▶ **EXERCISE BRIEF**:
Starting with the first line, output the data exactly through to the end.

(Stored items from a collection)
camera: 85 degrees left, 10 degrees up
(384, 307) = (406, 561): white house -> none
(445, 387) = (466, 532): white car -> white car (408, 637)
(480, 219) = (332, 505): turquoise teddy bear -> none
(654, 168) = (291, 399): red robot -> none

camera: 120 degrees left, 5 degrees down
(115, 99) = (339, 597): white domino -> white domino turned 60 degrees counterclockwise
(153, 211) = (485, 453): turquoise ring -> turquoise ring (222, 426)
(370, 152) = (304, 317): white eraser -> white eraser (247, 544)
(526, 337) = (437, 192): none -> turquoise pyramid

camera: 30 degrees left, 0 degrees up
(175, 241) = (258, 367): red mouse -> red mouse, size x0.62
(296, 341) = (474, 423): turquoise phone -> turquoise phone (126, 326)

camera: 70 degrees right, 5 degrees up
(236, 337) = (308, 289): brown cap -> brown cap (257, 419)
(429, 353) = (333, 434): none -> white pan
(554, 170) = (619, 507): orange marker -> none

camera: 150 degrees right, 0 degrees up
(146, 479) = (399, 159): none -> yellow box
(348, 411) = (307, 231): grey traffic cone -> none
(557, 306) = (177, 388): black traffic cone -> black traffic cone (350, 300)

▶ **RESPONSE**:
camera: 85 degrees left, 10 degrees up
(384, 307) = (406, 561): white house -> none
(445, 387) = (466, 532): white car -> white car (408, 637)
(480, 219) = (332, 505): turquoise teddy bear -> none
(654, 168) = (291, 399): red robot -> none

camera: 120 degrees left, 5 degrees down
(115, 99) = (339, 597): white domino -> white domino turned 60 degrees counterclockwise
(153, 211) = (485, 453): turquoise ring -> turquoise ring (222, 426)
(370, 152) = (304, 317): white eraser -> white eraser (247, 544)
(526, 337) = (437, 192): none -> turquoise pyramid

camera: 30 degrees left, 0 degrees up
(175, 241) = (258, 367): red mouse -> red mouse, size x0.62
(296, 341) = (474, 423): turquoise phone -> turquoise phone (126, 326)

camera: 70 degrees right, 5 degrees up
(236, 337) = (308, 289): brown cap -> brown cap (257, 419)
(429, 353) = (333, 434): none -> white pan
(554, 170) = (619, 507): orange marker -> none

camera: 150 degrees right, 0 degrees up
(146, 479) = (399, 159): none -> yellow box
(348, 411) = (307, 231): grey traffic cone -> none
(557, 306) = (177, 388): black traffic cone -> black traffic cone (350, 300)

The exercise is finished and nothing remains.